● THE PROBLEM
Say how many lines in the listing contain the string "none", giving the number alone.
[Opening THE DATA section]
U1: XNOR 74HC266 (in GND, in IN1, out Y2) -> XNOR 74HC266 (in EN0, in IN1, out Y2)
[Closing THE DATA section]
[Opening THE DATA section]
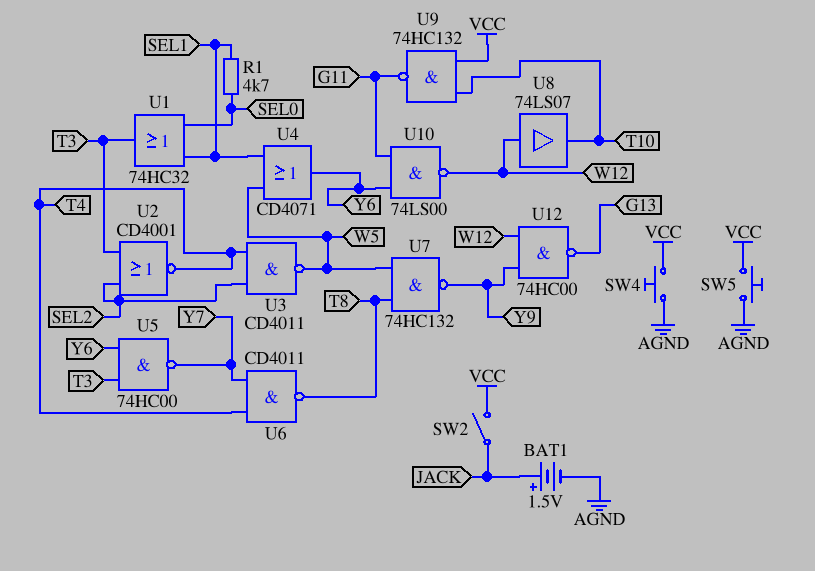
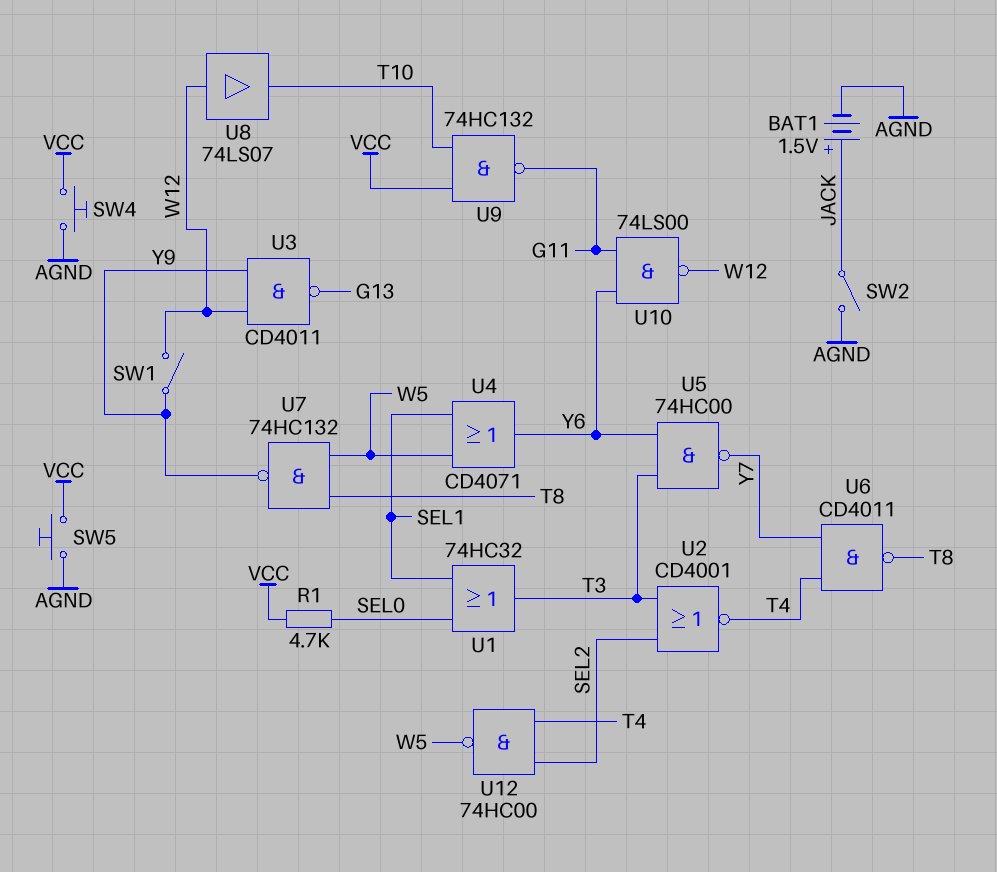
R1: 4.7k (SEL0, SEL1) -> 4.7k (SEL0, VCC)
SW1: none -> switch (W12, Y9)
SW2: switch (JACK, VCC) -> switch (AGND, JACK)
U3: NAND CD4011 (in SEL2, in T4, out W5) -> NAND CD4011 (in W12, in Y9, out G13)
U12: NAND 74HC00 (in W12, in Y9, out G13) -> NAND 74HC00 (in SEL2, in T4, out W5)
[Closing THE DATA section]
[Opening THE DATA section]
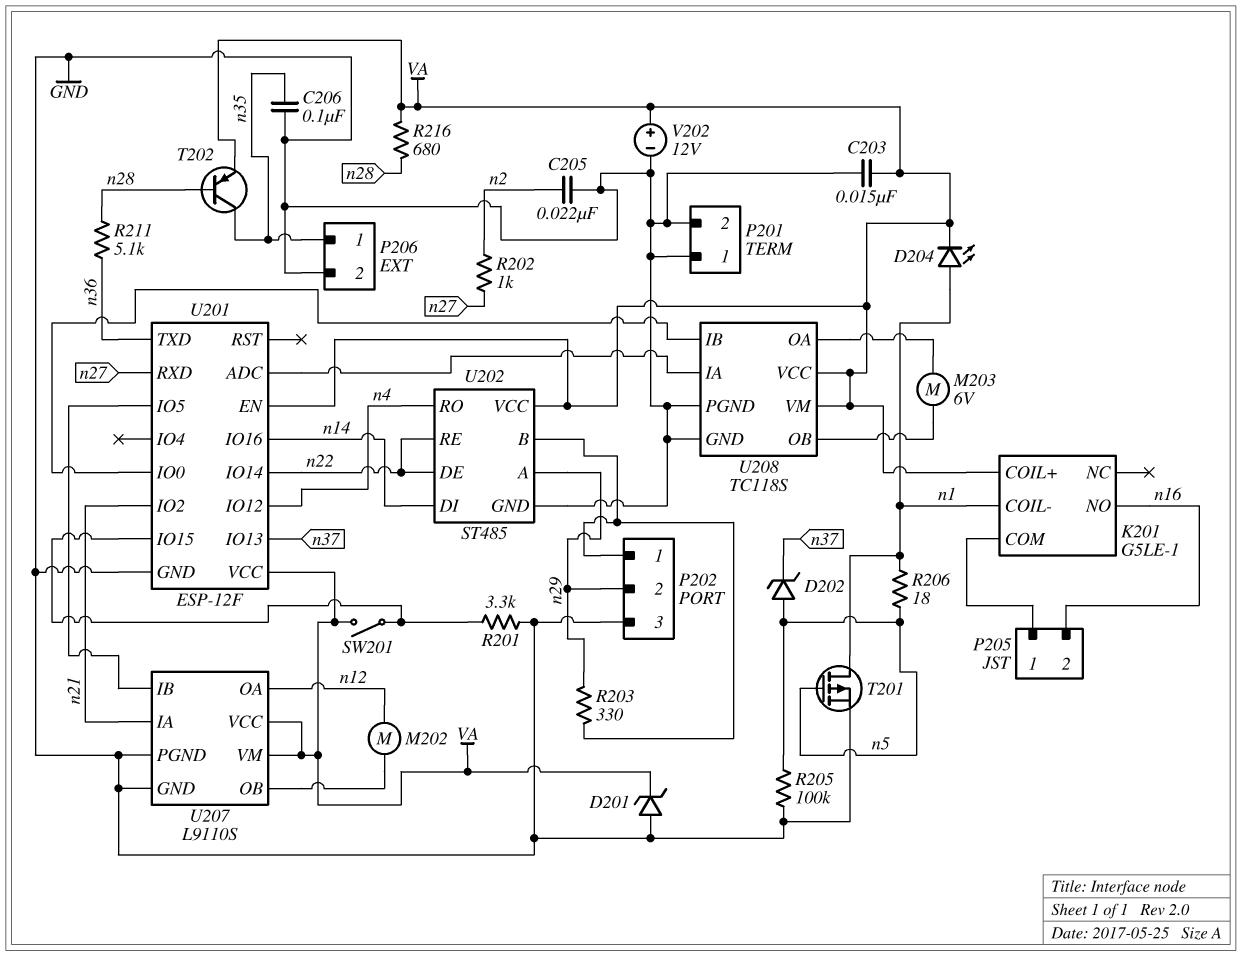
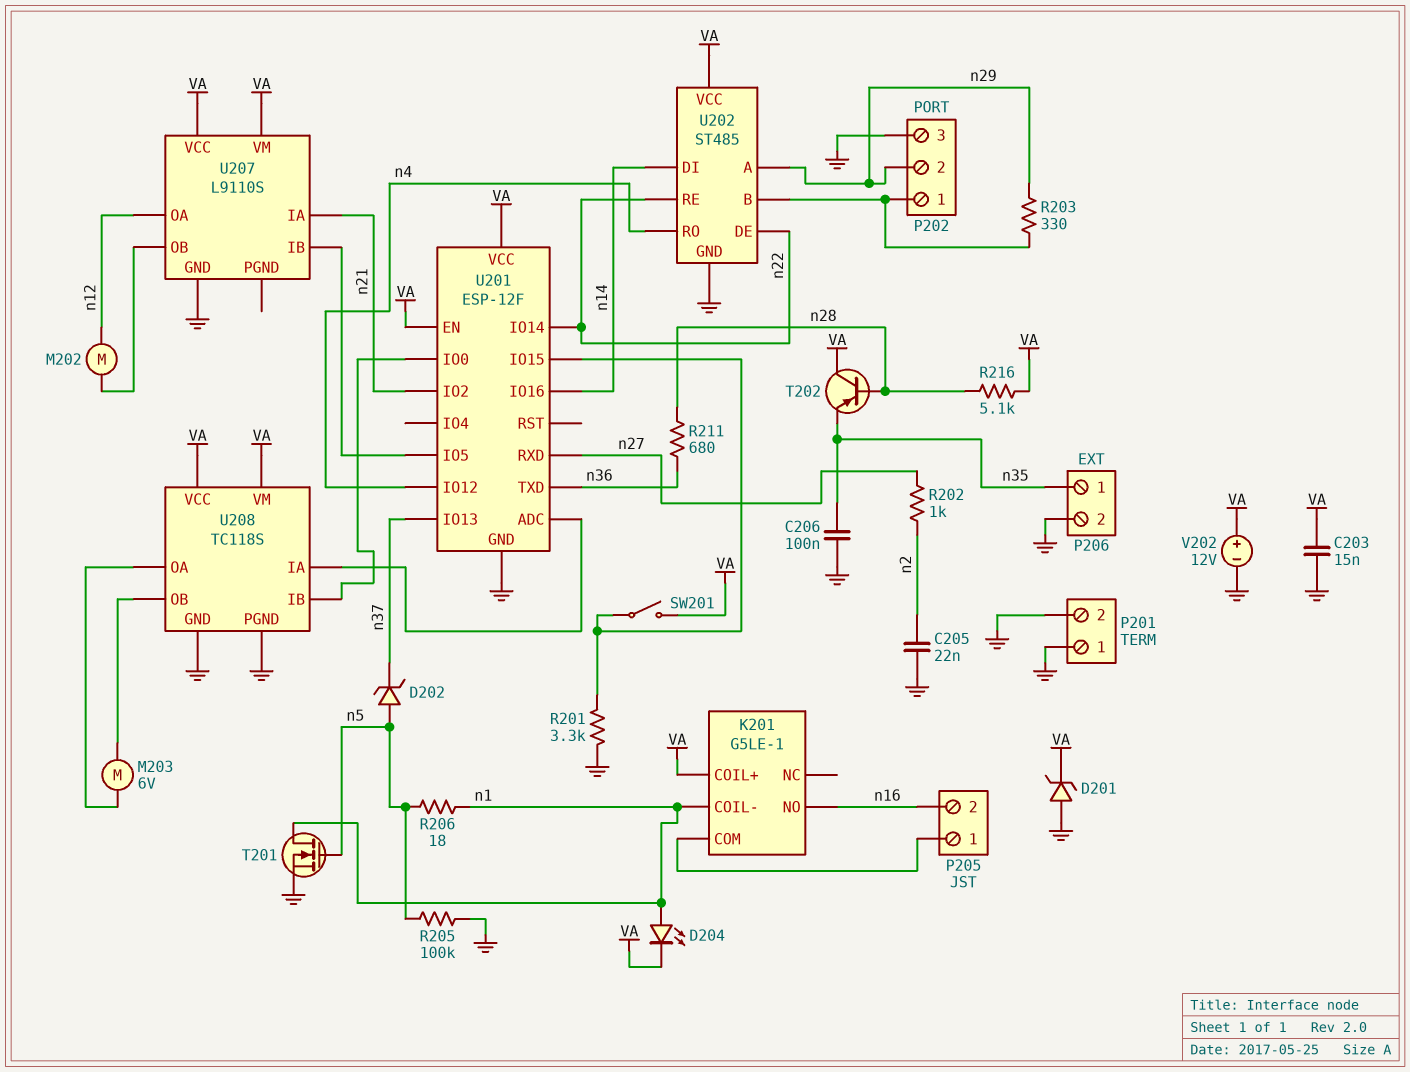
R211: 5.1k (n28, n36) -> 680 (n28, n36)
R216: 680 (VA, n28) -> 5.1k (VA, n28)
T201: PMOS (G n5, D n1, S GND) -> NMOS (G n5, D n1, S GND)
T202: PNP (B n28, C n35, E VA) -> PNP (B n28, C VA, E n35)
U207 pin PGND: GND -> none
[Closing THE DATA section]
● WRITTEN RESPONSE
2